▸ Dataset entries:
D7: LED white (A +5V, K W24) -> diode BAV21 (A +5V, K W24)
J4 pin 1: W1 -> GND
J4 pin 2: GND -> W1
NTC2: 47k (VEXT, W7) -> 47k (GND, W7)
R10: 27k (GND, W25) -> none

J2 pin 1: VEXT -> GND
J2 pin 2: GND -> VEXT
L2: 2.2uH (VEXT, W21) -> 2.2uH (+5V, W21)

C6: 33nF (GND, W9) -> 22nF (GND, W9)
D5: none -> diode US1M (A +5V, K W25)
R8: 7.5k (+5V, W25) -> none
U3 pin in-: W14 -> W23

...

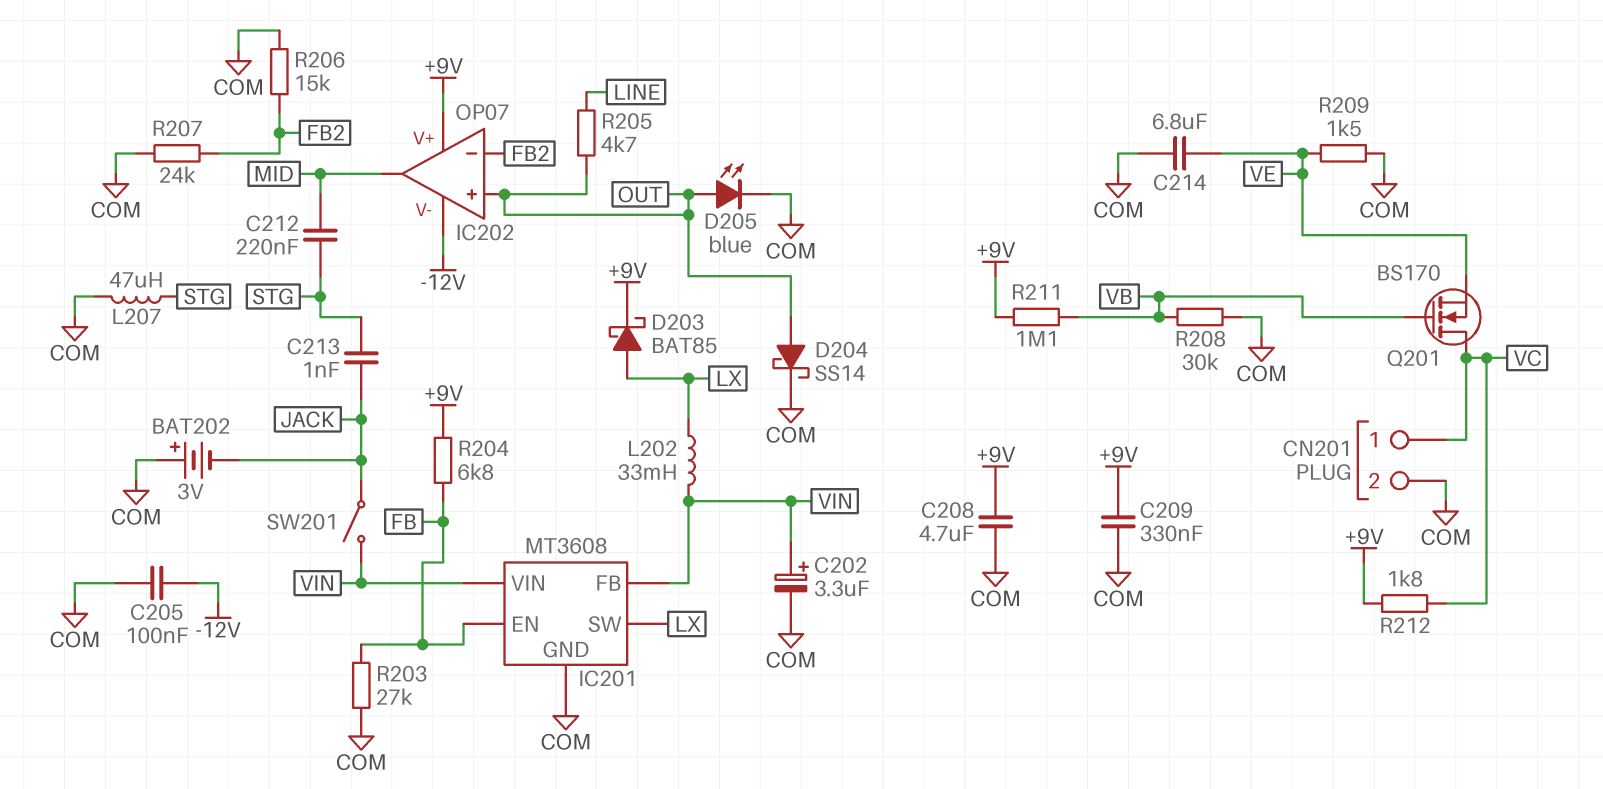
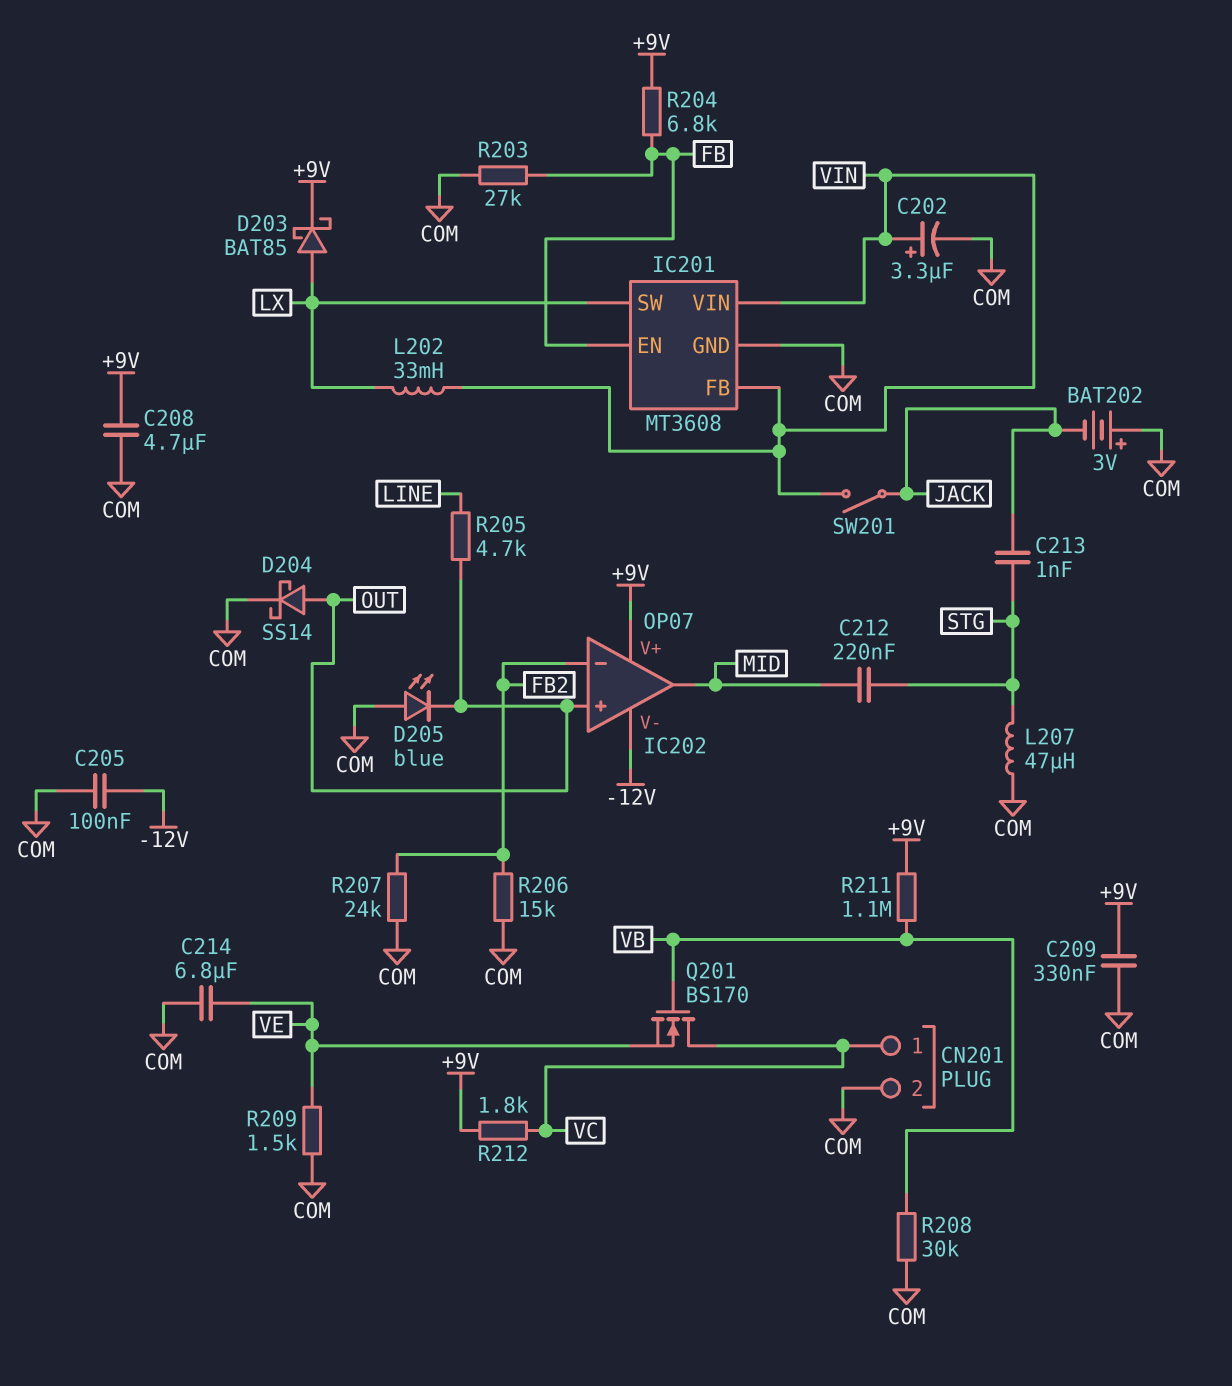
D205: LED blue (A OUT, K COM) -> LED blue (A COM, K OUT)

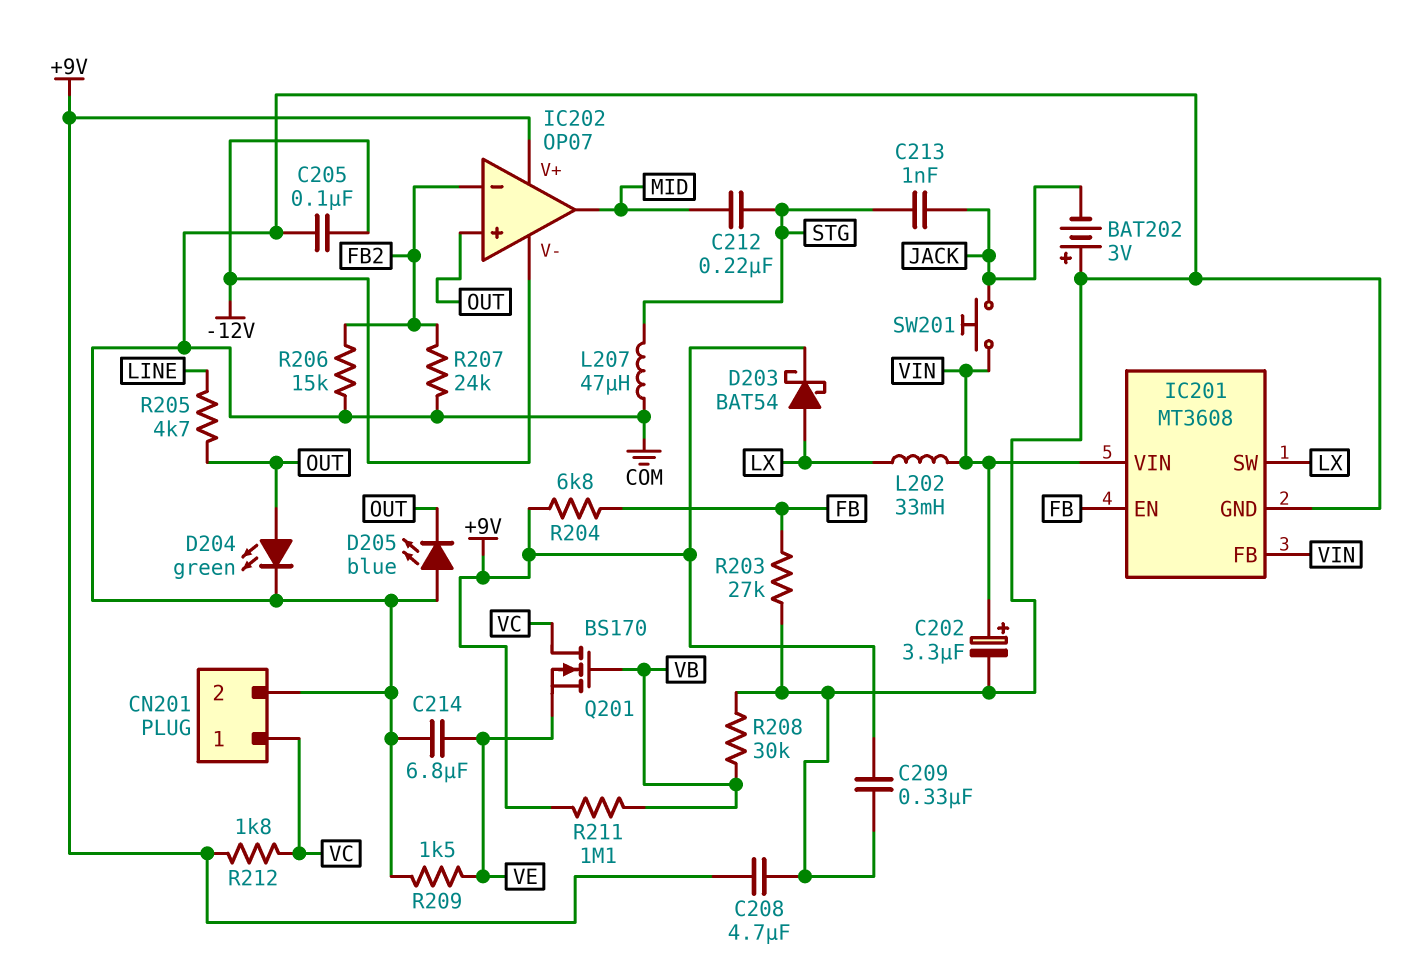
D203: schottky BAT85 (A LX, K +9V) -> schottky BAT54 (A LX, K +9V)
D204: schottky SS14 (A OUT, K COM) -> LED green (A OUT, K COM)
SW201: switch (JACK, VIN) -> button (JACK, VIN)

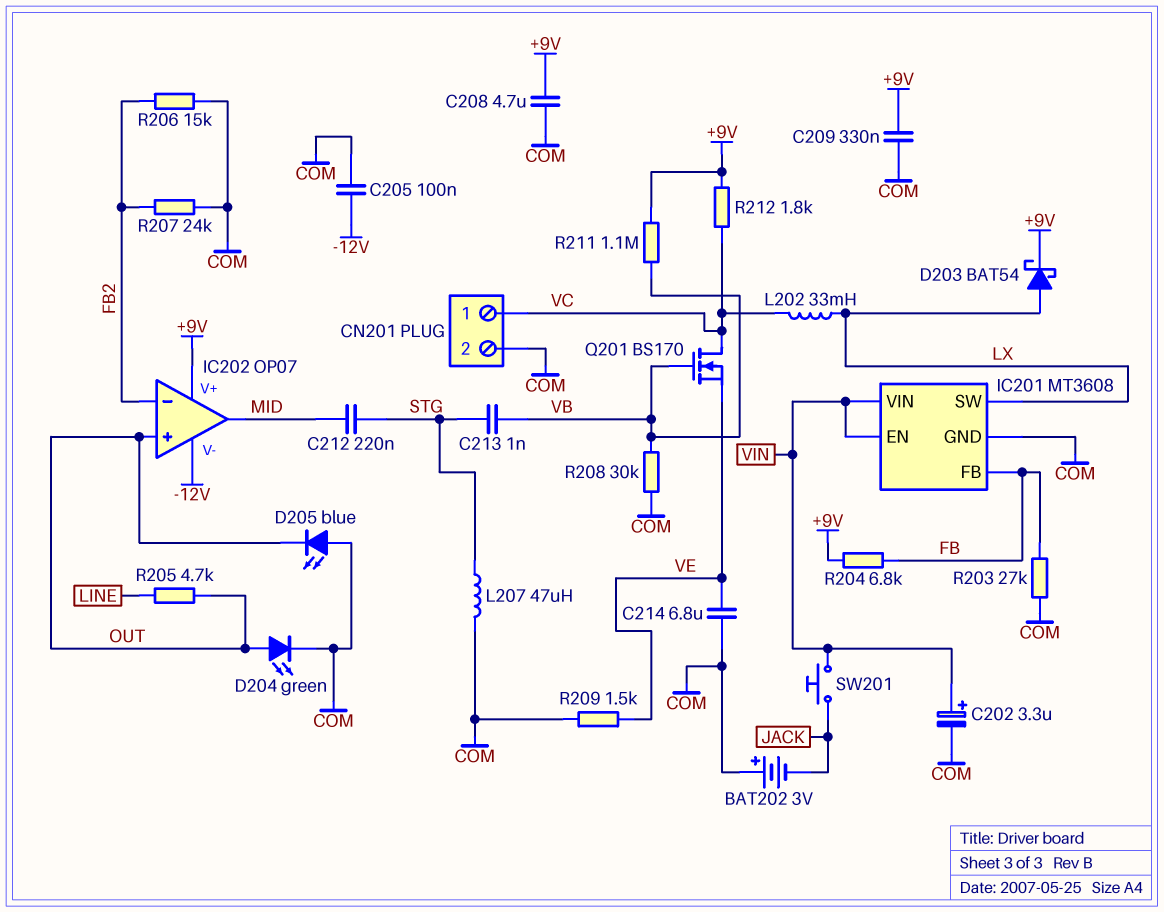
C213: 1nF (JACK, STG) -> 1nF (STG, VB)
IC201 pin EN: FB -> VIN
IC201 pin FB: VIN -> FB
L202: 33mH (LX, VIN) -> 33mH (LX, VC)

▸ Task objective: In the listing above, find the line with "D7: LED white" and the line with "L2: 2.2uH (VEXT, W21) -> 2.2uH (+5V, W21)", then print exactly those two lines and every line between them, and nothing more.

▸ Result of the task:
D7: LED white (A +5V, K W24) -> diode BAV21 (A +5V, K W24)
J4 pin 1: W1 -> GND
J4 pin 2: GND -> W1
NTC2: 47k (VEXT, W7) -> 47k (GND, W7)
R10: 27k (GND, W25) -> none

J2 pin 1: VEXT -> GND
J2 pin 2: GND -> VEXT
L2: 2.2uH (VEXT, W21) -> 2.2uH (+5V, W21)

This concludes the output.